-- What you need to do --
Print the data exactly as written, but leave out each picture.

Object transformation records:
----------------------------------------

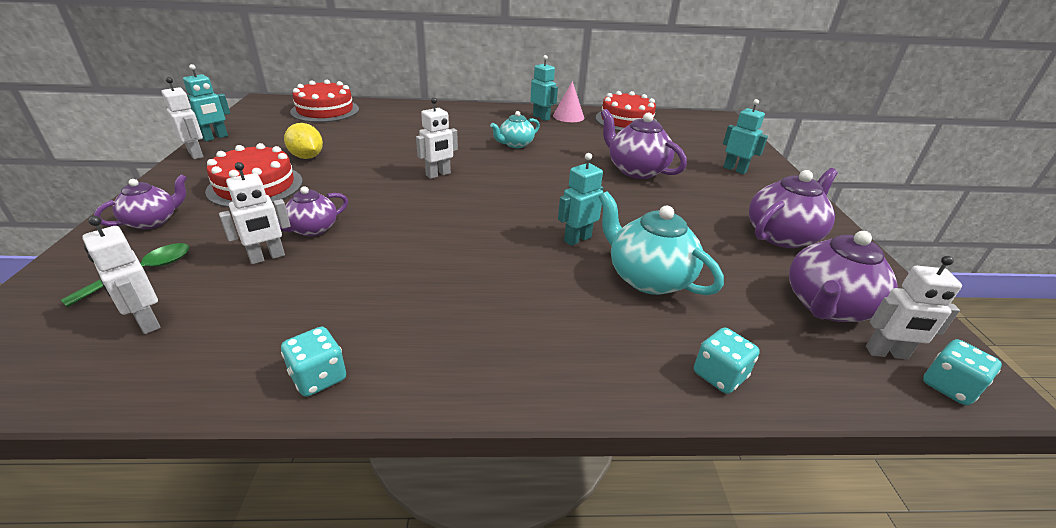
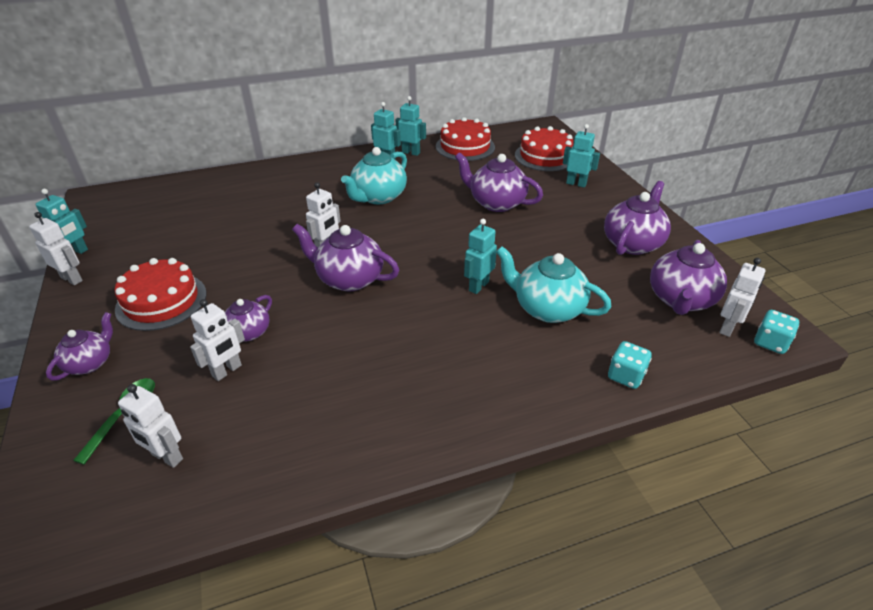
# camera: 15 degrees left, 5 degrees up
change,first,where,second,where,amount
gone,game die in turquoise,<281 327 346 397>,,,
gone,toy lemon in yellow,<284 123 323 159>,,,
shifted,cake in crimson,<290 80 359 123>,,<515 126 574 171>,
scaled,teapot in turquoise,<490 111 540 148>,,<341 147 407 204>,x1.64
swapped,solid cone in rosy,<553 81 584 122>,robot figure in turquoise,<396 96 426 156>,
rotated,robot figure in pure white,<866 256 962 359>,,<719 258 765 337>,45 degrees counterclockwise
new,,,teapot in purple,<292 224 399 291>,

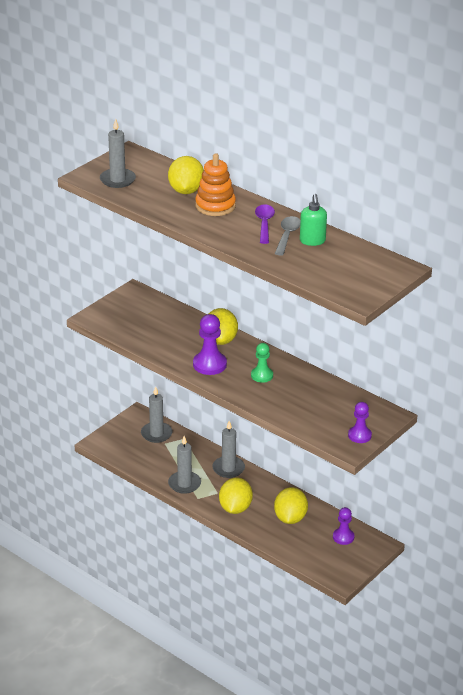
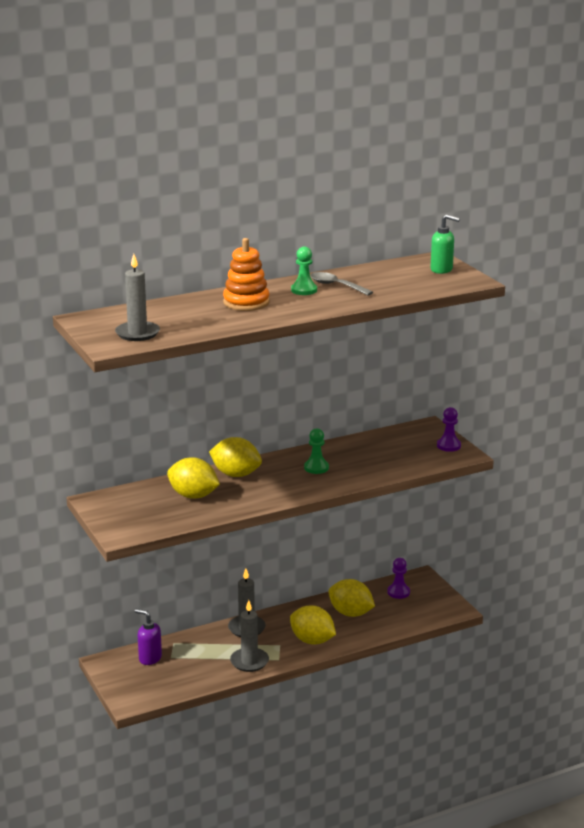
# camera: 65 degrees left, 10 degrees down
change,first,where,second,where,amount
swapped,candle in gray,<141 386 173 443>,soap pump in purple,<135 609 162 665>,
shifted,toy lemon in yellow,<168 156 204 194>,,<167 458 220 499>,
gone,pawn in purple,<193 314 227 375>,,,
swapped,tablespoon in purple,<255 204 275 244>,pawn in leaf-green,<291 246 317 295>,
shifted,soap pump in leaf-green,<300 194 327 246>,,<430 214 460 274>,

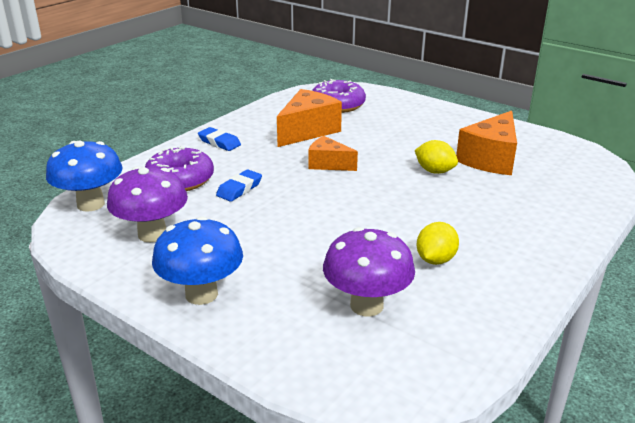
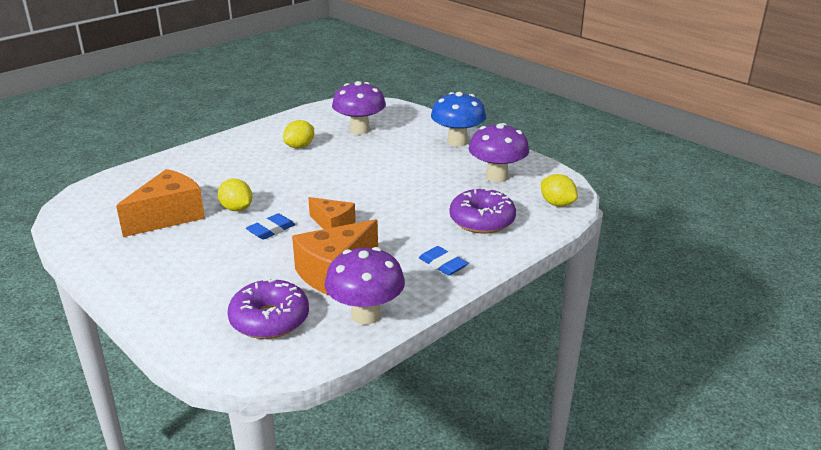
# camera: 170 degrees left, 0 degrees up
change,first,where,second,where,amount
swapped,fungus in royal blue,<46 141 123 212>,toy lemon in yellow,<541 174 578 207>,
shifted,eraser in royal blue,<216 169 262 202>,,<246 213 296 240>,
new,,,fungus in purple,<324 247 405 325>,

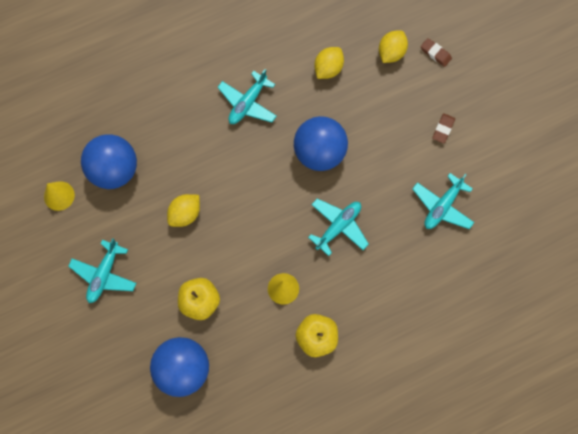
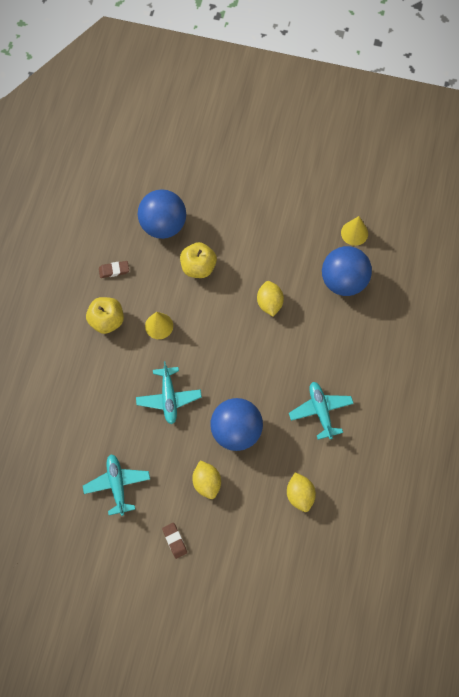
# camera: 130 degrees right, 5 degrees down
change,first,where,second,where,amount
gone,toy plane in turquoise,<68 238 137 303>,,,
shifted,toy lemon in yellow,<379 30 408 63>,,<192 460 221 499>,
shifted,eraser in russet,<421 38 452 67>,,<99 261 129 278>,

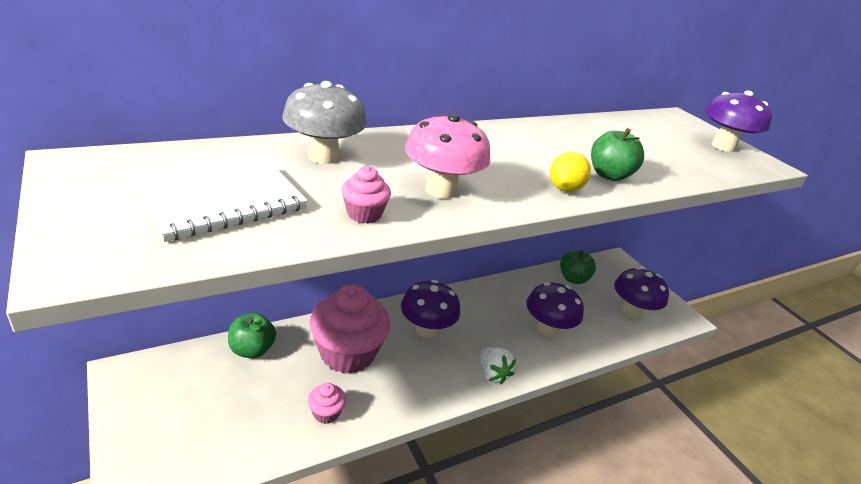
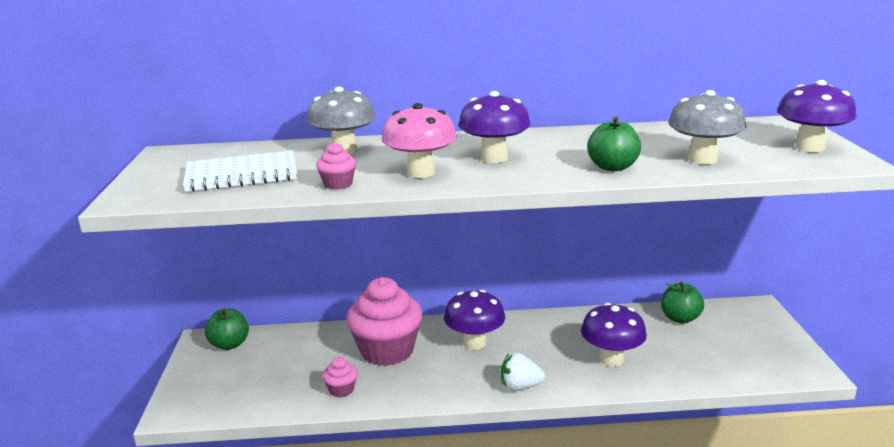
# camera: 30 degrees right, 10 degrees down
change,first,where,second,where,amount
shifted,apple in leaf-green,<228 313 276 358>,,<205 308 249 350>,
rotated,berry in pure white,<480 347 516 385>,,<501 352 545 391>,90 degrees clockwise
gone,toy lemon in yellow,<550 152 591 192>,,,
shifted,fungus in purple,<614 267 669 319>,,<458 91 531 163>,
new,,,fungus in gray,<668 90 746 164>,

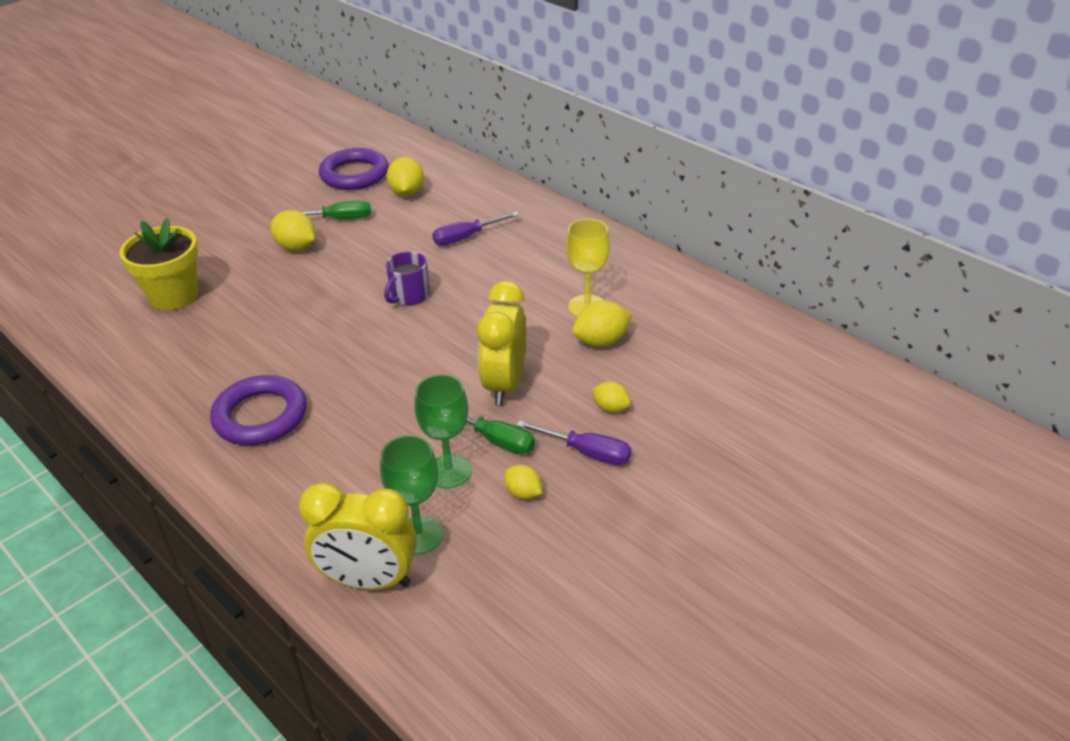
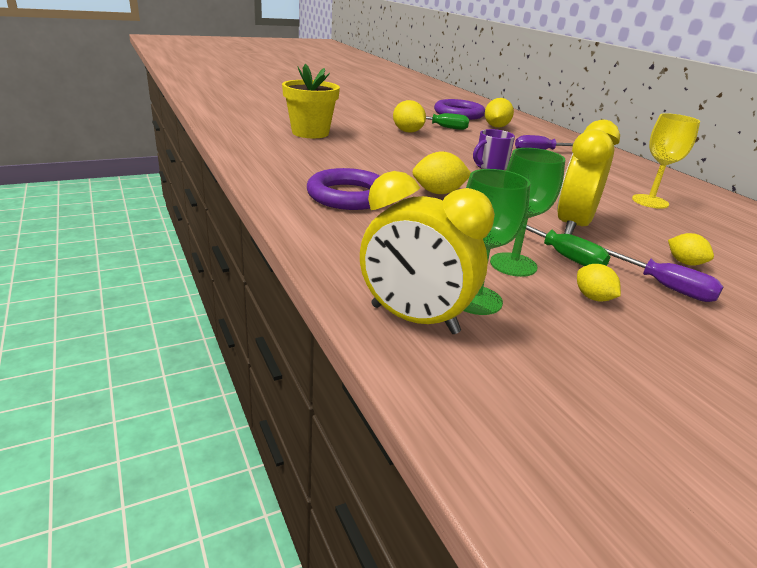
# camera: 15 degrees right, 10 degrees down
change,first,where,second,where,amount
shifted,toy lemon in yellow,<572 300 632 347>,,<412 151 471 194>,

----------------------------------------

-- Solution to this problem --
# camera: 15 degrees left, 5 degrees up
change,first,where,second,where,amount
gone,game die in turquoise,<281 327 346 397>,,,
gone,toy lemon in yellow,<284 123 323 159>,,,
shifted,cake in crimson,<290 80 359 123>,,<515 126 574 171>,
scaled,teapot in turquoise,<490 111 540 148>,,<341 147 407 204>,x1.64
swapped,solid cone in rosy,<553 81 584 122>,robot figure in turquoise,<396 96 426 156>,
rotated,robot figure in pure white,<866 256 962 359>,,<719 258 765 337>,45 degrees counterclockwise
new,,,teapot in purple,<292 224 399 291>,

# camera: 65 degrees left, 10 degrees down
change,first,where,second,where,amount
swapped,candle in gray,<141 386 173 443>,soap pump in purple,<135 609 162 665>,
shifted,toy lemon in yellow,<168 156 204 194>,,<167 458 220 499>,
gone,pawn in purple,<193 314 227 375>,,,
swapped,tablespoon in purple,<255 204 275 244>,pawn in leaf-green,<291 246 317 295>,
shifted,soap pump in leaf-green,<300 194 327 246>,,<430 214 460 274>,

# camera: 170 degrees left, 0 degrees up
change,first,where,second,where,amount
swapped,fungus in royal blue,<46 141 123 212>,toy lemon in yellow,<541 174 578 207>,
shifted,eraser in royal blue,<216 169 262 202>,,<246 213 296 240>,
new,,,fungus in purple,<324 247 405 325>,

# camera: 130 degrees right, 5 degrees down
change,first,where,second,where,amount
gone,toy plane in turquoise,<68 238 137 303>,,,
shifted,toy lemon in yellow,<379 30 408 63>,,<192 460 221 499>,
shifted,eraser in russet,<421 38 452 67>,,<99 261 129 278>,

# camera: 30 degrees right, 10 degrees down
change,first,where,second,where,amount
shifted,apple in leaf-green,<228 313 276 358>,,<205 308 249 350>,
rotated,berry in pure white,<480 347 516 385>,,<501 352 545 391>,90 degrees clockwise
gone,toy lemon in yellow,<550 152 591 192>,,,
shifted,fungus in purple,<614 267 669 319>,,<458 91 531 163>,
new,,,fungus in gray,<668 90 746 164>,

# camera: 15 degrees right, 10 degrees down
change,first,where,second,where,amount
shifted,toy lemon in yellow,<572 300 632 347>,,<412 151 471 194>,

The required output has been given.